_Aim_: Copy out, in full, each line of the records below that contains the string "kern".

_Materials provided_:
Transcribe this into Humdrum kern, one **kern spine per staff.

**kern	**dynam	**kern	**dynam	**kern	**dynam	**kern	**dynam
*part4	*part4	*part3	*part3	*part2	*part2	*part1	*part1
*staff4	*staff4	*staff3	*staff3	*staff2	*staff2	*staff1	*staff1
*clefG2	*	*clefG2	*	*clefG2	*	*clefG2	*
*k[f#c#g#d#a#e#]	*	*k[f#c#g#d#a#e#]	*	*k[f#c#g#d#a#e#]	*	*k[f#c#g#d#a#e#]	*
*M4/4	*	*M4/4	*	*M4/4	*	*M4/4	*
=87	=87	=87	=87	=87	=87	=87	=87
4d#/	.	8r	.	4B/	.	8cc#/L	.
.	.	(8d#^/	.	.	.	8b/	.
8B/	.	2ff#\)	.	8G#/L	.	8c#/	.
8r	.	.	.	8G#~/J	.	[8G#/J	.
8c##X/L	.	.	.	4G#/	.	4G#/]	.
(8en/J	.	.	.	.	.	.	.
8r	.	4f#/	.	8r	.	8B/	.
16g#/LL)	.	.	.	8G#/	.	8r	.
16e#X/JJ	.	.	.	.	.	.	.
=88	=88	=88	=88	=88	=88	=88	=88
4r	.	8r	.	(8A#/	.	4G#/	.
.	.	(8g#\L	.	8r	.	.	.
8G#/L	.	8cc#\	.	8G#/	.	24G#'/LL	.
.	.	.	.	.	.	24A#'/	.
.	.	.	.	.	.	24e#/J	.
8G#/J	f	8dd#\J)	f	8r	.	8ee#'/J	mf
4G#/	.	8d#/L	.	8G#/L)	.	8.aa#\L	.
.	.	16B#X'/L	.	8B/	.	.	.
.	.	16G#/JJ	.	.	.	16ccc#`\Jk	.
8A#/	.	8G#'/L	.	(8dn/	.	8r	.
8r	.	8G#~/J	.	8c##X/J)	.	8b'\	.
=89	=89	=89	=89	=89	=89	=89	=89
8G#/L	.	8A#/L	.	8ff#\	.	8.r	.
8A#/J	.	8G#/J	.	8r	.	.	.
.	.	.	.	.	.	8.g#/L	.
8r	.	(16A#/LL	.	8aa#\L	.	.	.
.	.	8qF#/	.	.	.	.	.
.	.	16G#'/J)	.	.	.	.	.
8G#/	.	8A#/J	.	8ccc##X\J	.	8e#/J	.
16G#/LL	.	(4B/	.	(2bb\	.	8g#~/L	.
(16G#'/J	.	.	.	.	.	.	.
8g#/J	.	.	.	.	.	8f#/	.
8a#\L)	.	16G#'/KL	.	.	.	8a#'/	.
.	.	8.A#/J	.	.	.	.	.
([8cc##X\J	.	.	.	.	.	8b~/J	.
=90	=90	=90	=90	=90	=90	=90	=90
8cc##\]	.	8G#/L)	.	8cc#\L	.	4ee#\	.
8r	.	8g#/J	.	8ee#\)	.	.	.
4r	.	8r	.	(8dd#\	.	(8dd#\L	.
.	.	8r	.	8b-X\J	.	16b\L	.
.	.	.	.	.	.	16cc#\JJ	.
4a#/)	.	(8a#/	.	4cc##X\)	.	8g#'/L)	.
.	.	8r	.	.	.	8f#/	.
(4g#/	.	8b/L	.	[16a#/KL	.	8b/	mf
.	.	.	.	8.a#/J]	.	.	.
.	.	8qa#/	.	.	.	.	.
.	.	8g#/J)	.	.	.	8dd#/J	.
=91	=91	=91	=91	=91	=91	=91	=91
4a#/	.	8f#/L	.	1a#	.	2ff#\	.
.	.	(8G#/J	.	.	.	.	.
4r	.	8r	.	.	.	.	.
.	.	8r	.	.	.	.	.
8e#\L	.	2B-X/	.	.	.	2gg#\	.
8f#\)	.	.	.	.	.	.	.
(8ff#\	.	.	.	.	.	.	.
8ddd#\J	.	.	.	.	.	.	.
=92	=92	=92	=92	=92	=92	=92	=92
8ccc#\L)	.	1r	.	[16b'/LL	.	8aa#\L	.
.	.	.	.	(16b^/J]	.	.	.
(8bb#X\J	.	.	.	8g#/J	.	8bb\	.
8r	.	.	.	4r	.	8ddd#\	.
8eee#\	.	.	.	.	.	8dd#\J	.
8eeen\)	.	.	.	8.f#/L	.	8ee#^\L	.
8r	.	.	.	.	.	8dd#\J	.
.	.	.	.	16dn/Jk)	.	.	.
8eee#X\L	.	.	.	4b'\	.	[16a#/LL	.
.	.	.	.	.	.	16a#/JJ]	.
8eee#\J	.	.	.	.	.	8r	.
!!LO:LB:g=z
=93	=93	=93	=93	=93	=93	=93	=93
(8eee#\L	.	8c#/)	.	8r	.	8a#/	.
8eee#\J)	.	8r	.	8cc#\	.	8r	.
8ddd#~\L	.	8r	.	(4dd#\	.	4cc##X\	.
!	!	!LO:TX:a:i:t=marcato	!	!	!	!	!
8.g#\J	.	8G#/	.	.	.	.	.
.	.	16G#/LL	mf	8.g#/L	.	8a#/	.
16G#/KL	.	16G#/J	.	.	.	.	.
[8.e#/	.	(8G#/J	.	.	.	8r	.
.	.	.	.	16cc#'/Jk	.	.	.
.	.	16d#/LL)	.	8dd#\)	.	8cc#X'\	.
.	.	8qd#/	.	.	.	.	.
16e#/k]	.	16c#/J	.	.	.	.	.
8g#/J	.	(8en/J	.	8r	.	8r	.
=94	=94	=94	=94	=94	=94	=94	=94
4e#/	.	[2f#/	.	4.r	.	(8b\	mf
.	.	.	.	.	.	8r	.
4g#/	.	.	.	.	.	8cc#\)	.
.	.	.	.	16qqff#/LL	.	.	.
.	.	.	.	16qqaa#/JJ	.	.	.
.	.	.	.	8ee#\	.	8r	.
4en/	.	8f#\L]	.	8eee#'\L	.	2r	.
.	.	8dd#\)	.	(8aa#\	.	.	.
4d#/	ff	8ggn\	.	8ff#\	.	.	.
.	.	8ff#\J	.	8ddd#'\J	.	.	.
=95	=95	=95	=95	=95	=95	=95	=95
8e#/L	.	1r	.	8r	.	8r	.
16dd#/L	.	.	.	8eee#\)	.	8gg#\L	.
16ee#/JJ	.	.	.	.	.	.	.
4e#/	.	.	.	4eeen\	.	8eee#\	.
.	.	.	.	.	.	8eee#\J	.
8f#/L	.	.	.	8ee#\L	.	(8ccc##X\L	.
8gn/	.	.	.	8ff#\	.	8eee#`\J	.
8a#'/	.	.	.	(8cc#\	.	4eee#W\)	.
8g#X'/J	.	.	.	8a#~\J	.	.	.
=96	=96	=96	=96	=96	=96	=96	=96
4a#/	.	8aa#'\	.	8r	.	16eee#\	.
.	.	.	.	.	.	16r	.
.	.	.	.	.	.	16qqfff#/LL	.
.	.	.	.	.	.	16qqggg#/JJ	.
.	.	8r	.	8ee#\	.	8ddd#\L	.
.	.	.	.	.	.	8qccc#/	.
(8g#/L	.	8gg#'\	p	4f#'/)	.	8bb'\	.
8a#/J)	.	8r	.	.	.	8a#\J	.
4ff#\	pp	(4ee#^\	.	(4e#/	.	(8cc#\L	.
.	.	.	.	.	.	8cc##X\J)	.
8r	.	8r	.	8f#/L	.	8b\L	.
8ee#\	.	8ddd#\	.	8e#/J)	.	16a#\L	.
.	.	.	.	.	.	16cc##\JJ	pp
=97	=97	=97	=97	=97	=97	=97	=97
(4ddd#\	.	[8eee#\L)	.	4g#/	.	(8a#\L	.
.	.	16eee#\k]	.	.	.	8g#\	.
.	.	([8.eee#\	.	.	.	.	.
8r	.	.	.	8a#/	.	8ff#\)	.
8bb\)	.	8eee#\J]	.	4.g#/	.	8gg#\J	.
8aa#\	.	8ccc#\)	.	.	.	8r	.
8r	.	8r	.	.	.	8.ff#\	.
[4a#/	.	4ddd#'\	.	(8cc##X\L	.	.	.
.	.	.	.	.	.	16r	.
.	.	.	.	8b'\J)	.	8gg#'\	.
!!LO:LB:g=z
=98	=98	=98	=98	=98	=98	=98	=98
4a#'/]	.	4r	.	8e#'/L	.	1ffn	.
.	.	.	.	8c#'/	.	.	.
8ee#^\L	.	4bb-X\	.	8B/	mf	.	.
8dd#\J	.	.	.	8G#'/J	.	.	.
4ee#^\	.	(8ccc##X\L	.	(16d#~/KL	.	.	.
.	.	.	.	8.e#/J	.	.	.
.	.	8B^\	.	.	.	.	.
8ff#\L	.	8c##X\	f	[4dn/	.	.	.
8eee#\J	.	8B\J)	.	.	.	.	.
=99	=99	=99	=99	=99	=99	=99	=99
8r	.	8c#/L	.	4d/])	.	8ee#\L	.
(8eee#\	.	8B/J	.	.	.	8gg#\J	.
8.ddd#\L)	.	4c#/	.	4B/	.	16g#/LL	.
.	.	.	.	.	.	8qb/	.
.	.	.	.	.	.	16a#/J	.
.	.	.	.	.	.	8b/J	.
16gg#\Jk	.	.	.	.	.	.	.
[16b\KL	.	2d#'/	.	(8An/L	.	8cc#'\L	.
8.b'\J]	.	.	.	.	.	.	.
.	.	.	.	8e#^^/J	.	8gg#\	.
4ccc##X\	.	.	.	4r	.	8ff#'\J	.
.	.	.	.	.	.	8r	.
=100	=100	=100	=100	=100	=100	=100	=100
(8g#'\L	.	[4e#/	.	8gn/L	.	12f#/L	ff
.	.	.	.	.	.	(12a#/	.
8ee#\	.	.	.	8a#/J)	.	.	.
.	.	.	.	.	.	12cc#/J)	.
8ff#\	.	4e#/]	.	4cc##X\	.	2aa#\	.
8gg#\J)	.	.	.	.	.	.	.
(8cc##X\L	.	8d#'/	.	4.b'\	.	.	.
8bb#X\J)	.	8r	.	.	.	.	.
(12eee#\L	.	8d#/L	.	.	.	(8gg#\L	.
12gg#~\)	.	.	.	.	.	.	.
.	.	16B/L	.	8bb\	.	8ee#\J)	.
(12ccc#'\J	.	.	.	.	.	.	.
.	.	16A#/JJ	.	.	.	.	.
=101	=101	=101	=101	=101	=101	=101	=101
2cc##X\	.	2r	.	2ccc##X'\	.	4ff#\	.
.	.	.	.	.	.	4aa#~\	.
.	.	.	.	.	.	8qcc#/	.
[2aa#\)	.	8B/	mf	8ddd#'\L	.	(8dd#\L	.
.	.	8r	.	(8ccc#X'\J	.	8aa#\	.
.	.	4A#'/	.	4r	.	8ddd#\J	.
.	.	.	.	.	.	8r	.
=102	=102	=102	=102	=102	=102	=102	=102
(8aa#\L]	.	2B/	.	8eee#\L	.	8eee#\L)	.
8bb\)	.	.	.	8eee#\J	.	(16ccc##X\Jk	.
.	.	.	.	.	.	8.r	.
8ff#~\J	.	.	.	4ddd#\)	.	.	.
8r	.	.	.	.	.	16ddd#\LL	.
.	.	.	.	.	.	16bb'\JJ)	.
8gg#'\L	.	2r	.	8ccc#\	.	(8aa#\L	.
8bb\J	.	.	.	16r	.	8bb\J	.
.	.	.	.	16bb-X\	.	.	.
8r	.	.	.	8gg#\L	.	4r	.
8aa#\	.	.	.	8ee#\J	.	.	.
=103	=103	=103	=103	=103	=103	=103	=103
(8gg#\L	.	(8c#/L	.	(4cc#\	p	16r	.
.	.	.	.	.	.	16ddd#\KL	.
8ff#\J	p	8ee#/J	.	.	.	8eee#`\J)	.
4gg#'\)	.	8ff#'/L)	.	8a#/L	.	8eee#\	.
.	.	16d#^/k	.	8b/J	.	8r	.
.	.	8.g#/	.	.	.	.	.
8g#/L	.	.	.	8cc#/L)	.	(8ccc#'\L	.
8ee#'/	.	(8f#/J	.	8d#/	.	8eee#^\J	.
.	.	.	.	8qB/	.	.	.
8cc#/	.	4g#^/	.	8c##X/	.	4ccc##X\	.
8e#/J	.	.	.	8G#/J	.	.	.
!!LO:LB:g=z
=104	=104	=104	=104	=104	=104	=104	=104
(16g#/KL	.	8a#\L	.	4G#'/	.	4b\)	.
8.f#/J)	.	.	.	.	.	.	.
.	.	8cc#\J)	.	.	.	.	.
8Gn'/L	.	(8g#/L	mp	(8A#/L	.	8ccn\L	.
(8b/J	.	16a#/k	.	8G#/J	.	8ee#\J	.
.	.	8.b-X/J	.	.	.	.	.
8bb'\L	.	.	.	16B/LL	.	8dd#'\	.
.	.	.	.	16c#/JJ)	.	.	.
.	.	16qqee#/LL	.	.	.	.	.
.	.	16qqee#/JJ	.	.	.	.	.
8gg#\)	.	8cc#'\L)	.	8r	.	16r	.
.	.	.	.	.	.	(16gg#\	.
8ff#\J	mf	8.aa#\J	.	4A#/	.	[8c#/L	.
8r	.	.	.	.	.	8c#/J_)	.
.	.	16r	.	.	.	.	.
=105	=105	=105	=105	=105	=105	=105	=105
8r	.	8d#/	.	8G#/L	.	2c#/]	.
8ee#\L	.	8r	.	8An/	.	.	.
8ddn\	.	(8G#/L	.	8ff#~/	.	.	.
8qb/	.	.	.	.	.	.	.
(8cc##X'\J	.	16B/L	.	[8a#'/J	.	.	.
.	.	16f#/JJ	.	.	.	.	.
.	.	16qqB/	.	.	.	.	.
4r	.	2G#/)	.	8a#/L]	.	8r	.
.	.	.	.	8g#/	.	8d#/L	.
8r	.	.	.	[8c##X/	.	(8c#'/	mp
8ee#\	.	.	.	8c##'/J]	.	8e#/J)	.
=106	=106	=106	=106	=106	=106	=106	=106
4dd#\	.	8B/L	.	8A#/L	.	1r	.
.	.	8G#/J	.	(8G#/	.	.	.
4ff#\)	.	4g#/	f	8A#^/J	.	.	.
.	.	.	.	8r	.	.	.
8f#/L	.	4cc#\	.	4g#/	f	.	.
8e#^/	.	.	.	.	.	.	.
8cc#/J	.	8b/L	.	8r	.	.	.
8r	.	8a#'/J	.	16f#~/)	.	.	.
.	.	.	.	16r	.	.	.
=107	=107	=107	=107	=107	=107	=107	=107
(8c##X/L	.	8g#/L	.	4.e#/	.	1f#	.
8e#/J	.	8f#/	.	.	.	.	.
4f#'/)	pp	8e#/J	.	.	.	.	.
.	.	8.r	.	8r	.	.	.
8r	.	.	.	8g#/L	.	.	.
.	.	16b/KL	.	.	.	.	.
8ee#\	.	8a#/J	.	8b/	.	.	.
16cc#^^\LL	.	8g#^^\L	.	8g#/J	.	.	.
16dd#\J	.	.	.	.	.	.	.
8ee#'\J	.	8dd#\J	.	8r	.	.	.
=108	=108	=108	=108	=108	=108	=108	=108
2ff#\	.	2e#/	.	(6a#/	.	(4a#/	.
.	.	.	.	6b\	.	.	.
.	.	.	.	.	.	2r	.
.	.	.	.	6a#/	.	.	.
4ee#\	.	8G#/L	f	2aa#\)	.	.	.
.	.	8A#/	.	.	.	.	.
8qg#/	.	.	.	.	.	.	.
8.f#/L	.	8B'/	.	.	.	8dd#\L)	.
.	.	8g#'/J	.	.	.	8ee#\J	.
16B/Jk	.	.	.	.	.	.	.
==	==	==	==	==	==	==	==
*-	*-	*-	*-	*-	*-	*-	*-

_Response for this exercise_:
Transcribe this into Humdrum kern, one **kern spine per staff.
**kern	**dynam	**kern	**dynam	**kern	**dynam	**kern	**dynam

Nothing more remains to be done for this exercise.